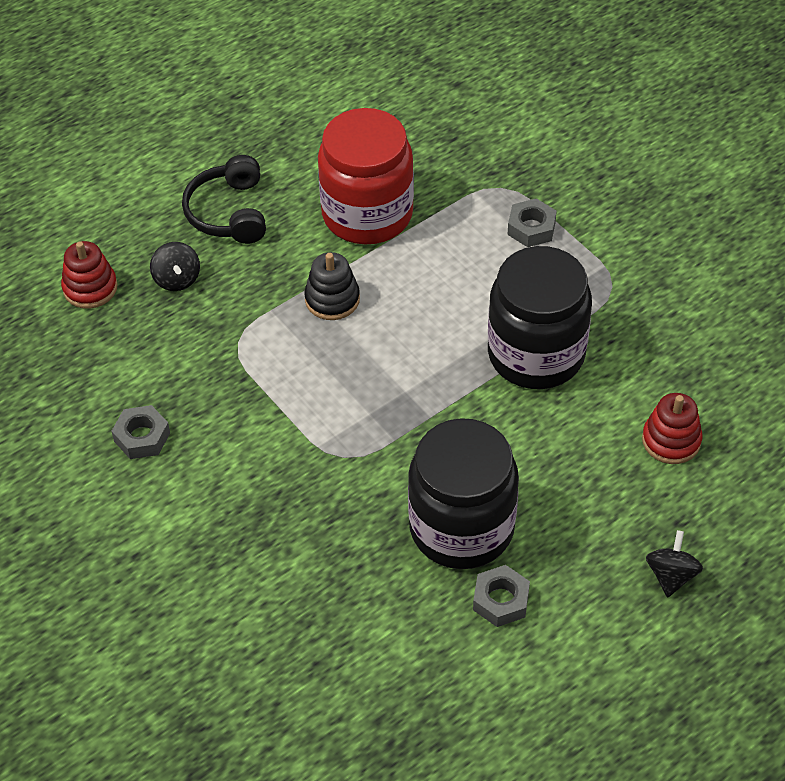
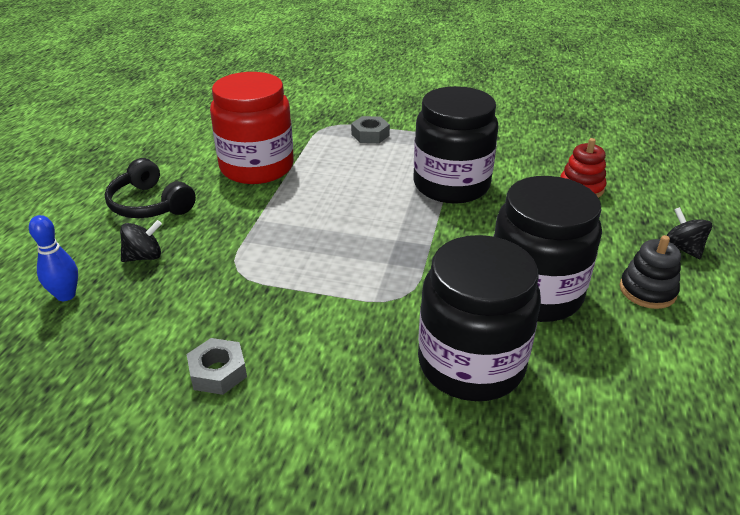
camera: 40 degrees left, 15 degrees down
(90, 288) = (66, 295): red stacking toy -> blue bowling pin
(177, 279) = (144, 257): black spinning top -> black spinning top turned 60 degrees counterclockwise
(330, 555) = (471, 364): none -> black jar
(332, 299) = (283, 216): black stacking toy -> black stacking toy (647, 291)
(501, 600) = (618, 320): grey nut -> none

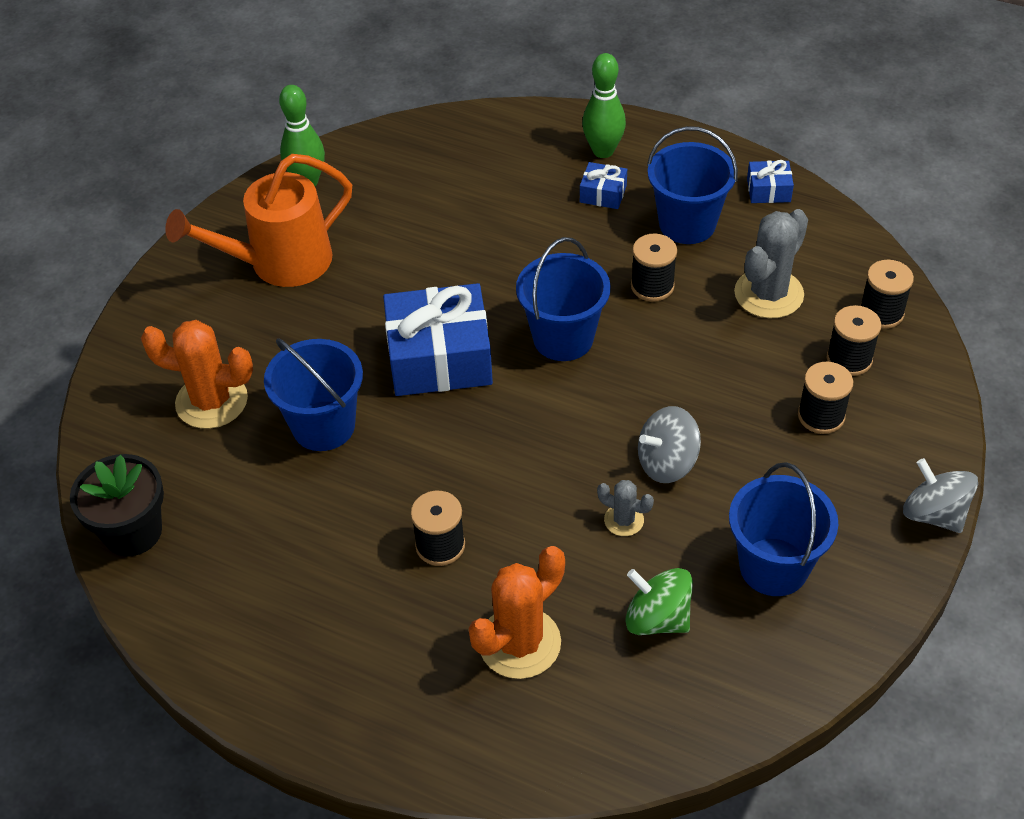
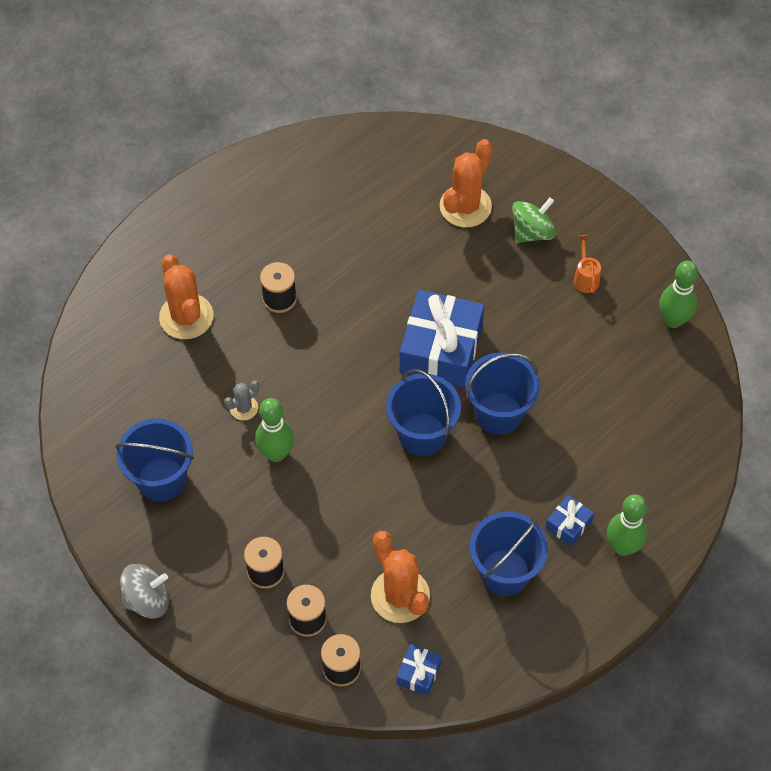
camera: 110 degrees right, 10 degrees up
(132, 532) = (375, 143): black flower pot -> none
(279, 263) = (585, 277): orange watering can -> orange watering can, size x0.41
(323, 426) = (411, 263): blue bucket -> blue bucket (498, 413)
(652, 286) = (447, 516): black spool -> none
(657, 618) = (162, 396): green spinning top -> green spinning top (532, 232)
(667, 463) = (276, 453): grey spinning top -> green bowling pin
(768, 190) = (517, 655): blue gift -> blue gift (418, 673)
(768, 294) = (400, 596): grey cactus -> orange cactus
---
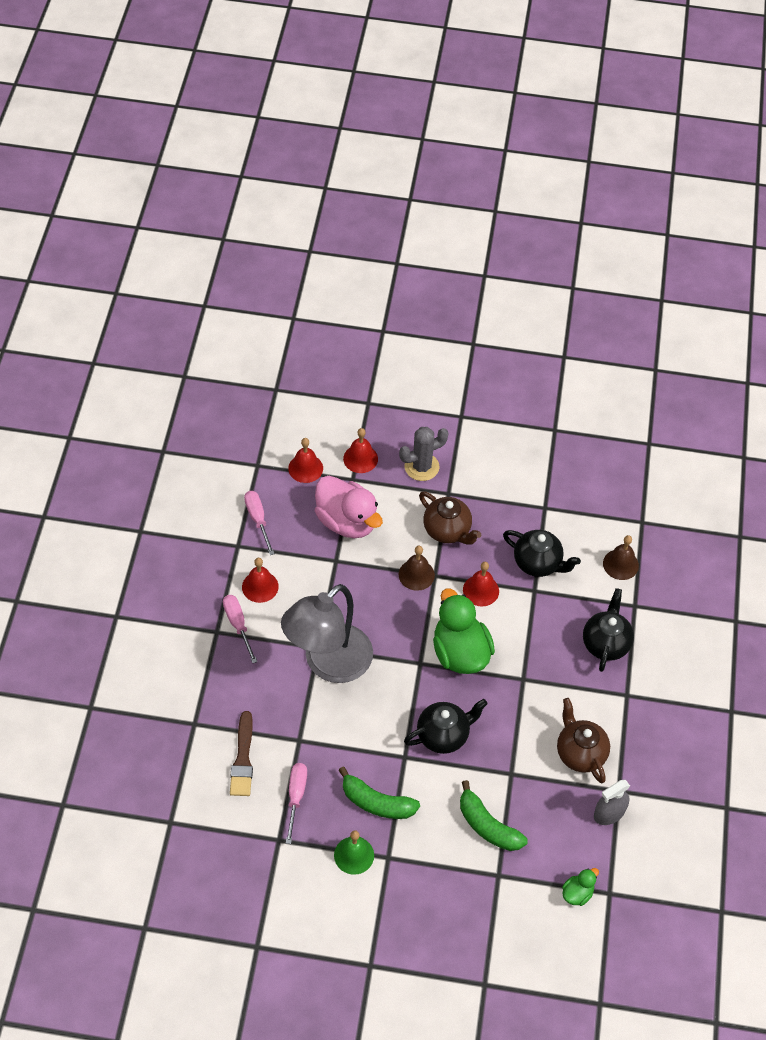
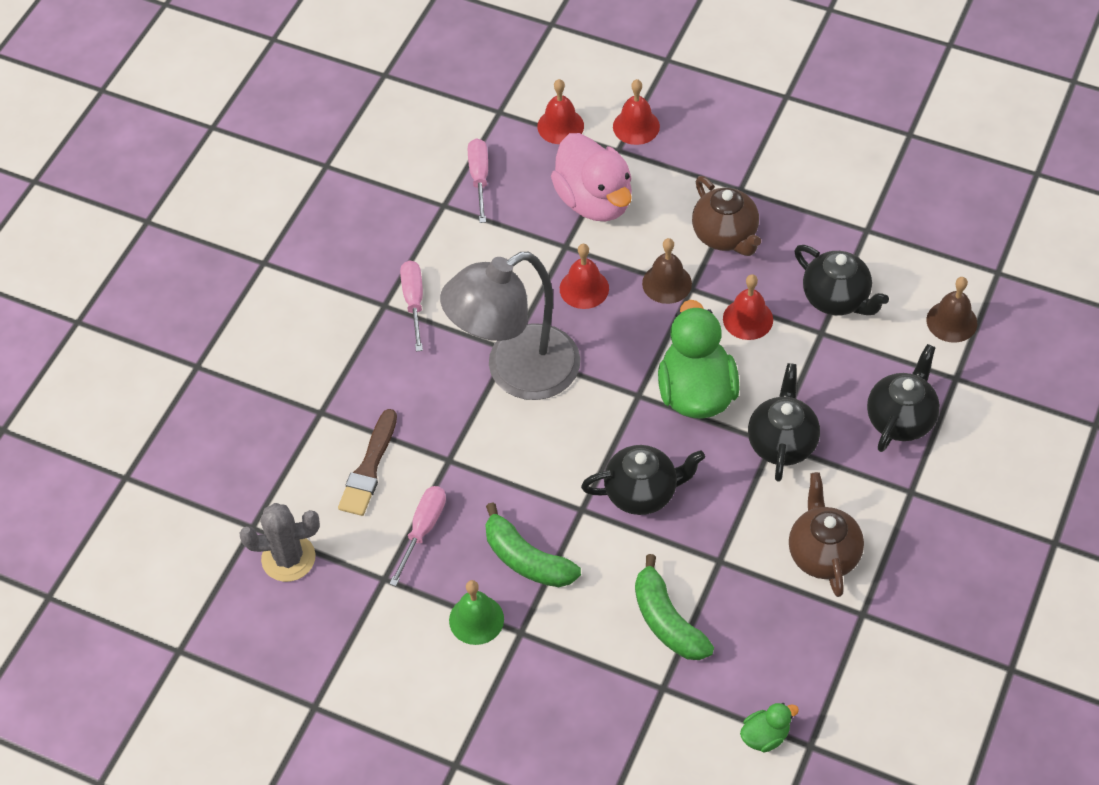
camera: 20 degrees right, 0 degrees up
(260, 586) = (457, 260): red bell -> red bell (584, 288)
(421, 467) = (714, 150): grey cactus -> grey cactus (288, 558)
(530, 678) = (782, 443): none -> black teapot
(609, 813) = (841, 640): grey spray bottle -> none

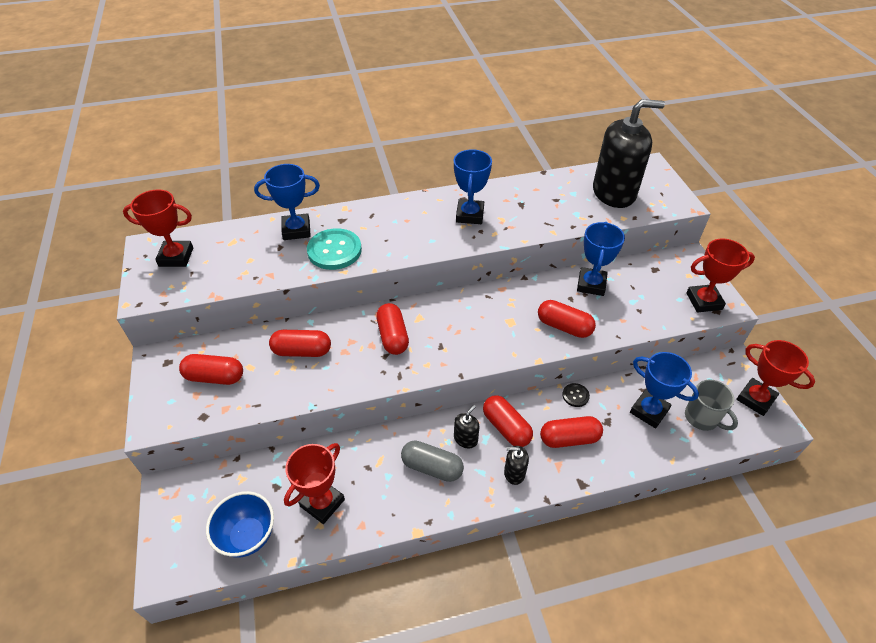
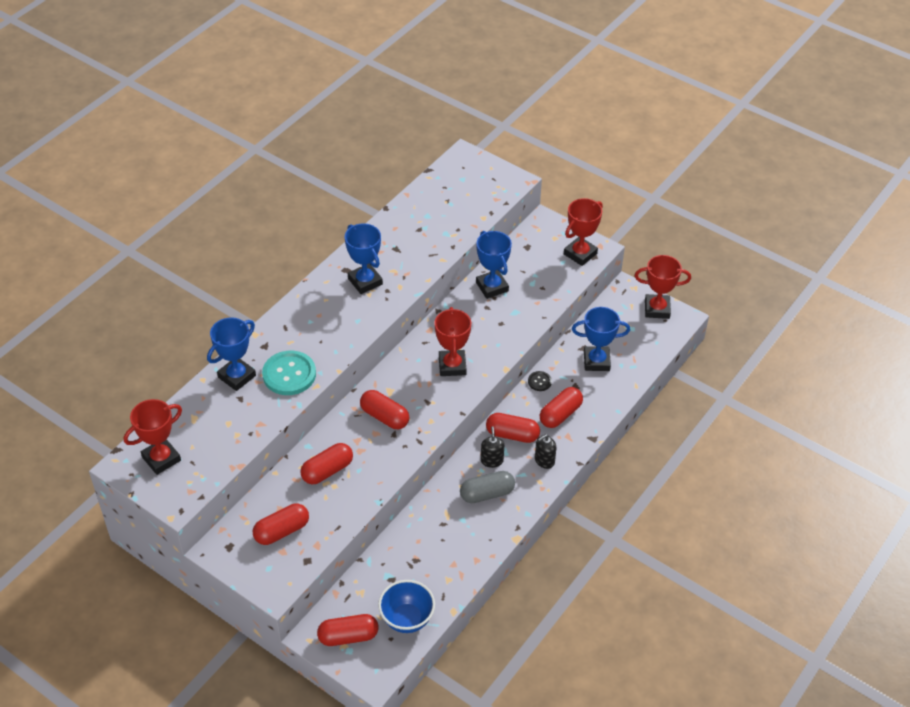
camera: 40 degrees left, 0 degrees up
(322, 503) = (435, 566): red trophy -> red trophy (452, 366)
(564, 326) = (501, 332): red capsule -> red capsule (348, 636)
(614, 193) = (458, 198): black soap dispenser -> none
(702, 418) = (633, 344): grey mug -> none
...
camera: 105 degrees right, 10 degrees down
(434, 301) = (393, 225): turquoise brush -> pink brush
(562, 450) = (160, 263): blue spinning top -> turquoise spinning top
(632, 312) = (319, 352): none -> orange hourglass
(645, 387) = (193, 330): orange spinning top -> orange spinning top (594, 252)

= What needs to be done =
For this exercise, output exactly the lines above from the line with "(768, 190) = (517, 655): blue" to the line with "(768, 294) = (400, 596): grey", counting both, and leave out the rest.

= Written answer =
(768, 190) = (517, 655): blue gift -> blue gift (418, 673)
(768, 294) = (400, 596): grey cactus -> orange cactus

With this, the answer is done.